● **REQUIREMENT**: Copy out the lines of the entries below, starting with the line that has "3:36.92 (465, 203)" and ending with the line that has "From the cell", both included. Keep every character the same.
::::::
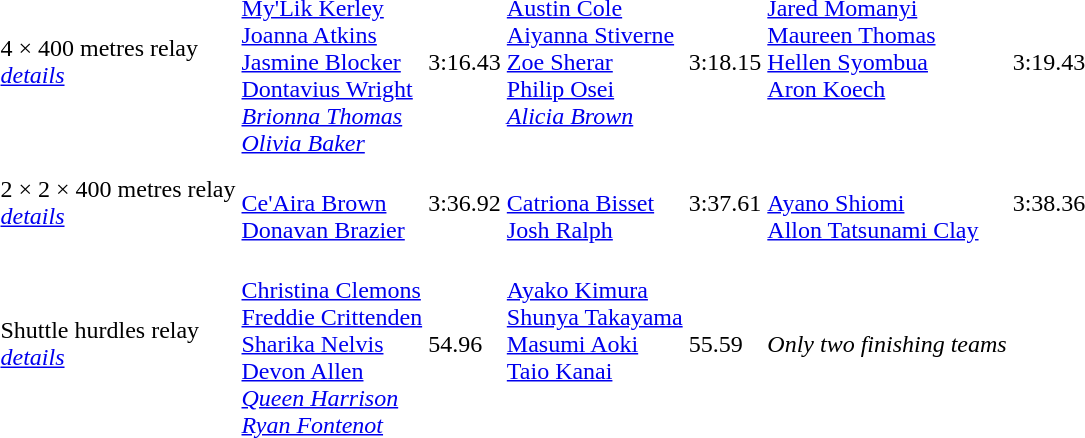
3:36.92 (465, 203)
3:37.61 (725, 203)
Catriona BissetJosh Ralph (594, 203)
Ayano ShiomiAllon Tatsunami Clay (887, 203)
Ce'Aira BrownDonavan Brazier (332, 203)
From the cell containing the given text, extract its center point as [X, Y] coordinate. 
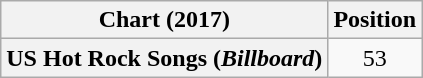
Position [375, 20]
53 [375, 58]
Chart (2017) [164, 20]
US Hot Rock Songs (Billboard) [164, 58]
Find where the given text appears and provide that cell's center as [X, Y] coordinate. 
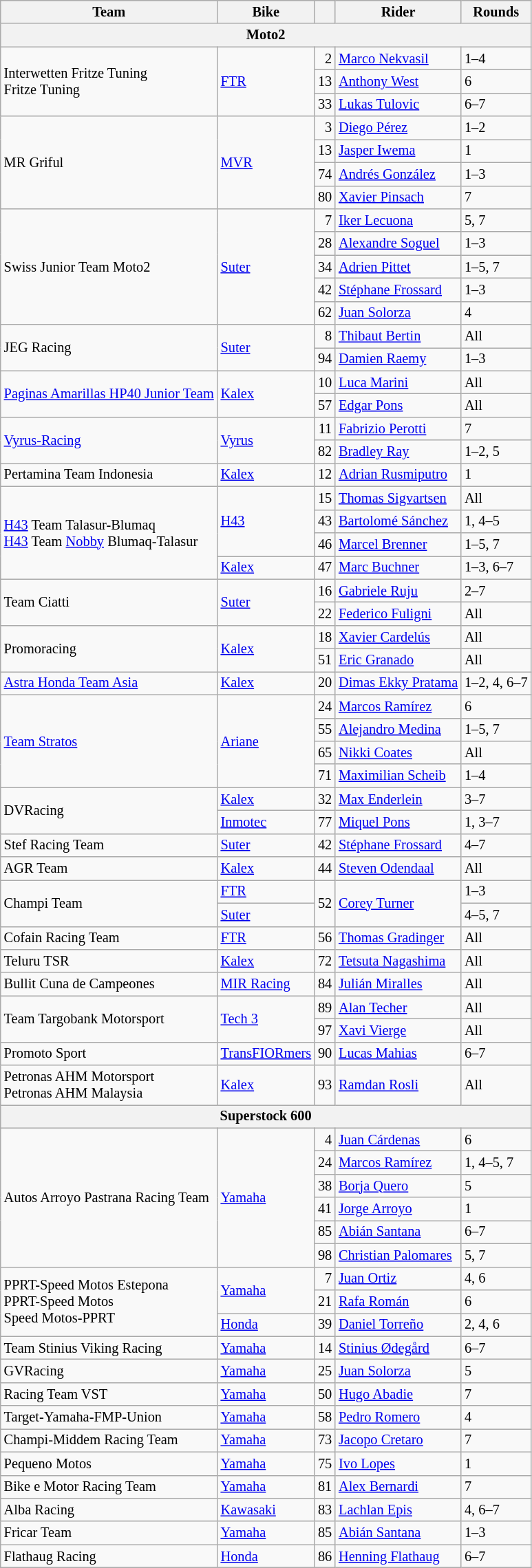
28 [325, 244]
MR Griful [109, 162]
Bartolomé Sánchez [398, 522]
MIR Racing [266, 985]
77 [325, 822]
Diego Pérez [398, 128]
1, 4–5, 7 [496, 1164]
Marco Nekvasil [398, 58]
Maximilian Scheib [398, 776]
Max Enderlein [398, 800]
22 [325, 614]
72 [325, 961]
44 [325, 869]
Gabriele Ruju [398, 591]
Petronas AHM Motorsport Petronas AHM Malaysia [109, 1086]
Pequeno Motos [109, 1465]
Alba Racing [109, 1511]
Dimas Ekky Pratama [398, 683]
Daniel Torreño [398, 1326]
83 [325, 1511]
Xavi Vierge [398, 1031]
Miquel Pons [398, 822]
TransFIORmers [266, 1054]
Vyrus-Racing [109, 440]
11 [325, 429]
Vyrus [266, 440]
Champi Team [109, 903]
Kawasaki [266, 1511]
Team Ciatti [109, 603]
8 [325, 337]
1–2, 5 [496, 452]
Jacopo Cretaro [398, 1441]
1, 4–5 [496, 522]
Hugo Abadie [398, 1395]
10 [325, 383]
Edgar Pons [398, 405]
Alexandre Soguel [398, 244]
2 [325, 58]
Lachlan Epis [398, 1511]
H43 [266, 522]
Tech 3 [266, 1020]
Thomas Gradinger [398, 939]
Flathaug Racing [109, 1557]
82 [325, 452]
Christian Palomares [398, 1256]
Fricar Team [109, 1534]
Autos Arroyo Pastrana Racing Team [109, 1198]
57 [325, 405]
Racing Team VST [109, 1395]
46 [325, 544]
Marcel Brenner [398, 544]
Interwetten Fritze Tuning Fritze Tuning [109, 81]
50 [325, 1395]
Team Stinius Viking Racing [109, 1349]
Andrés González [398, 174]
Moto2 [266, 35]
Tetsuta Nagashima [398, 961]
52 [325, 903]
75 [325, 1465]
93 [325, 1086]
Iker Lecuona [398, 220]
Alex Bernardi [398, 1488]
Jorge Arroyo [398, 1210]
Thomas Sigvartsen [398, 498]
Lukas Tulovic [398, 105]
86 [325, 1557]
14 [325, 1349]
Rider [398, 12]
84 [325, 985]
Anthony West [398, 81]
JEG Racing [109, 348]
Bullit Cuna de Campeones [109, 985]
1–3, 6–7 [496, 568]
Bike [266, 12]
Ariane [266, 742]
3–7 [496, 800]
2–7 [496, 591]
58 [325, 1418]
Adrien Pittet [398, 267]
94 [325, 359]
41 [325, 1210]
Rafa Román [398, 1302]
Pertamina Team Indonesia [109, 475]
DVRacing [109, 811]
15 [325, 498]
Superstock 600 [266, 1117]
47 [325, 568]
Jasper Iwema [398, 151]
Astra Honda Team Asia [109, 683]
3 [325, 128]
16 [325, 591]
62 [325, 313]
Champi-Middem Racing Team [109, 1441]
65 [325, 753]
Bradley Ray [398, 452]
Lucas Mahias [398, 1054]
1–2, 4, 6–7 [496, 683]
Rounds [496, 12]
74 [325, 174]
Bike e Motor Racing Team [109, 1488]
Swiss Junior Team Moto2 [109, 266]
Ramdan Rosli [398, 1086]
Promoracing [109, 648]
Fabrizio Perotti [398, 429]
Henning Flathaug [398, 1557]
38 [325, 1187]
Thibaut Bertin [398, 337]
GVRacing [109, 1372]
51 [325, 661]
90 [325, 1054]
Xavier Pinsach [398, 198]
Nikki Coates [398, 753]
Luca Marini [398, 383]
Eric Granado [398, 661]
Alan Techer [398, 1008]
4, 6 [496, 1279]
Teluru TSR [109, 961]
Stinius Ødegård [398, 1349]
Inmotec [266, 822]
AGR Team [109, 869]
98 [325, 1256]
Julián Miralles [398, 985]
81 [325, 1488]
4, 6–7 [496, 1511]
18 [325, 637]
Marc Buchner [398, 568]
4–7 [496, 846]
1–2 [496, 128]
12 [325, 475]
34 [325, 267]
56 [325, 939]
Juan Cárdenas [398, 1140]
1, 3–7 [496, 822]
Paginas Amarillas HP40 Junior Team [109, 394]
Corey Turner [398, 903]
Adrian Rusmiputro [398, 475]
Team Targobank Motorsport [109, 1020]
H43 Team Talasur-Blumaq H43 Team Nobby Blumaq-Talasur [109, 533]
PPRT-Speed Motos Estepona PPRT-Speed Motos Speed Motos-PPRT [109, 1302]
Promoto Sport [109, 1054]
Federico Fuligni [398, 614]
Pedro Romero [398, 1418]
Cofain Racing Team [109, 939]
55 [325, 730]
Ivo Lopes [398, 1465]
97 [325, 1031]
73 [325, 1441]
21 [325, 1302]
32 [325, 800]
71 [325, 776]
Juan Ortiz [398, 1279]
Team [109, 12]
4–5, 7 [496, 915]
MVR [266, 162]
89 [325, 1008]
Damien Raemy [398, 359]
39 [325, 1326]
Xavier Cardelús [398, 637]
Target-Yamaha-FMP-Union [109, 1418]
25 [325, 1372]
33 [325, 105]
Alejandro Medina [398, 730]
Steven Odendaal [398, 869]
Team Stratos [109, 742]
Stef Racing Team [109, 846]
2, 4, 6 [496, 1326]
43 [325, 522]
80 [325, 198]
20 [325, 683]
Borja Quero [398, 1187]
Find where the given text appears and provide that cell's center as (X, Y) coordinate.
::::::
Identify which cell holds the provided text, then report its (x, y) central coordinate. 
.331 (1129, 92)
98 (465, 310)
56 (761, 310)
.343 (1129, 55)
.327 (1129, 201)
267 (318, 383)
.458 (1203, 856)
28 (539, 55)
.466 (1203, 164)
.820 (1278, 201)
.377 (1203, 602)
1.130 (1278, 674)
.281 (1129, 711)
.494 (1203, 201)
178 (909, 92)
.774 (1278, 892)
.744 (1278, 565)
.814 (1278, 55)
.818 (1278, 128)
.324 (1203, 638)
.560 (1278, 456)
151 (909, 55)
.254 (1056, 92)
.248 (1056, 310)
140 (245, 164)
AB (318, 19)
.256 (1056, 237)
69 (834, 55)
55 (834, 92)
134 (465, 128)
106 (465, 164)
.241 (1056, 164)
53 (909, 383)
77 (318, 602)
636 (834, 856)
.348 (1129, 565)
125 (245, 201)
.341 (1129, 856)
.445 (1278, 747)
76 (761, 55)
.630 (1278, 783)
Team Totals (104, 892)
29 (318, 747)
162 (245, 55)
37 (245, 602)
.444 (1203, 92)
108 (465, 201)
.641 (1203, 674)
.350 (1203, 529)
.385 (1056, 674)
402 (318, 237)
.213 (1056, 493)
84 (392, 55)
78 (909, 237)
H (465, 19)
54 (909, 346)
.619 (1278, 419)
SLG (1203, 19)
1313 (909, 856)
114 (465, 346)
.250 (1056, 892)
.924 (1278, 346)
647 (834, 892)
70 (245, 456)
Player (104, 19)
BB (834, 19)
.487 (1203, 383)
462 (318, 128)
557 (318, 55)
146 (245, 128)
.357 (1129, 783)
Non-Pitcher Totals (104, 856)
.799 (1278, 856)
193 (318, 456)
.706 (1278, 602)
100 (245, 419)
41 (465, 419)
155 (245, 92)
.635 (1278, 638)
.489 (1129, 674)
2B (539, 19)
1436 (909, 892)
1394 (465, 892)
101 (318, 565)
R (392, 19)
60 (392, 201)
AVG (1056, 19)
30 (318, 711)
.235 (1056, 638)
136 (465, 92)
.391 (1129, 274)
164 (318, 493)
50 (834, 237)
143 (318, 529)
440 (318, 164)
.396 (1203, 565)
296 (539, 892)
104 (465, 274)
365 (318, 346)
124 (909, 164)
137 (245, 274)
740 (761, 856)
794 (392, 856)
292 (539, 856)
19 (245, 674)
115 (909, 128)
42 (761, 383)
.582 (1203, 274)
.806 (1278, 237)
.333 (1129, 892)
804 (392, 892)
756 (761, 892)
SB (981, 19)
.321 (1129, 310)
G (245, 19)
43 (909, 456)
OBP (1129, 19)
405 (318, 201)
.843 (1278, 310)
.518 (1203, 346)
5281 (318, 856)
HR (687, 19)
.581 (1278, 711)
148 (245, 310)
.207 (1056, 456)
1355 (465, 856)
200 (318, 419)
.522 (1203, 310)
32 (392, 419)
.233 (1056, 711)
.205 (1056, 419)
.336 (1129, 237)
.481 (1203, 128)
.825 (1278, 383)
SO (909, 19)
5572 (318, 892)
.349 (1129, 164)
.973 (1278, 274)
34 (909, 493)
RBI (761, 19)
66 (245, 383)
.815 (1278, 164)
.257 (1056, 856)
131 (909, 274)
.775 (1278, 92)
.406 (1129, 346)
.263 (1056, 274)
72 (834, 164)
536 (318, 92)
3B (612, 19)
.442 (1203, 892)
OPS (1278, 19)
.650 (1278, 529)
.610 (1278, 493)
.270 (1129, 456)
::::::
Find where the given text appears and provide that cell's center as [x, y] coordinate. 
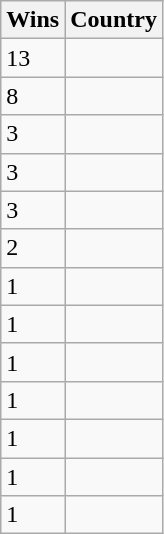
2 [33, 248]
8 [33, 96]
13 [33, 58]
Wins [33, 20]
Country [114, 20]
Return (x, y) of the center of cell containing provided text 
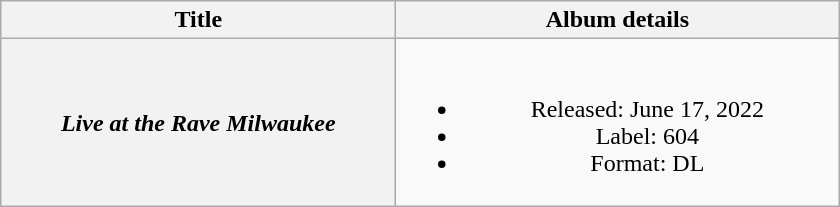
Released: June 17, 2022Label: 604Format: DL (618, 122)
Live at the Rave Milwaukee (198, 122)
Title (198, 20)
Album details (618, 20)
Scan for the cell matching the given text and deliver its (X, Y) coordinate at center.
::::::
● **EXPECTED ANSWER**:
3:36.92 (465, 203)
3:37.61 (725, 203)
Catriona BissetJosh Ralph (594, 203)
Ayano ShiomiAllon Tatsunami Clay (887, 203)
Ce'Aira BrownDonavan Brazier (332, 203)
From the cell containing the given text, extract its center point as [X, Y] coordinate. 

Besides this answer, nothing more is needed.